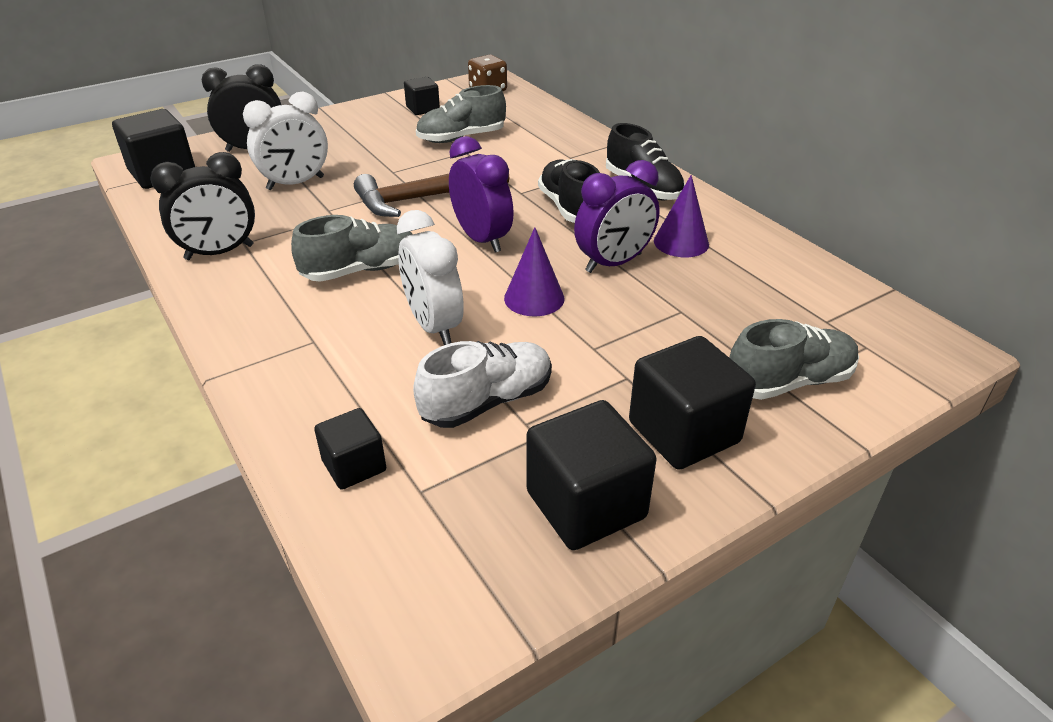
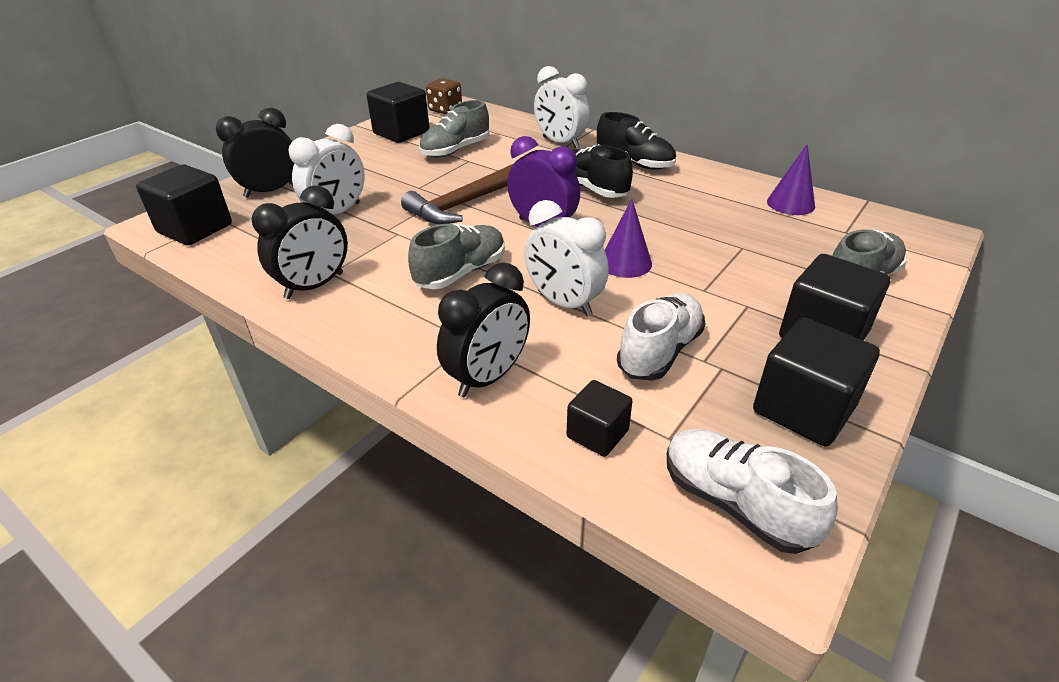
camera: 20 degrees left, 0 degrees up
(300, 381) = (488, 377): none -> black clock
(423, 109) = (401, 133): black cube -> black cube, size x1.72
(427, 575) = (735, 503): none -> white shoe
(579, 149) = (560, 142): none -> white clock
(614, 263) = (662, 223): purple clock -> none
(681, 242) = (698, 197): purple cone -> purple cone (790, 203)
== == ==
_WHAT IS REQUIRED_
Restate every record exactly, please; do not copy the pictures.

_RESPONSE BOX_
camera: 20 degrees left, 0 degrees up
(300, 381) = (488, 377): none -> black clock
(423, 109) = (401, 133): black cube -> black cube, size x1.72
(427, 575) = (735, 503): none -> white shoe
(579, 149) = (560, 142): none -> white clock
(614, 263) = (662, 223): purple clock -> none
(681, 242) = (698, 197): purple cone -> purple cone (790, 203)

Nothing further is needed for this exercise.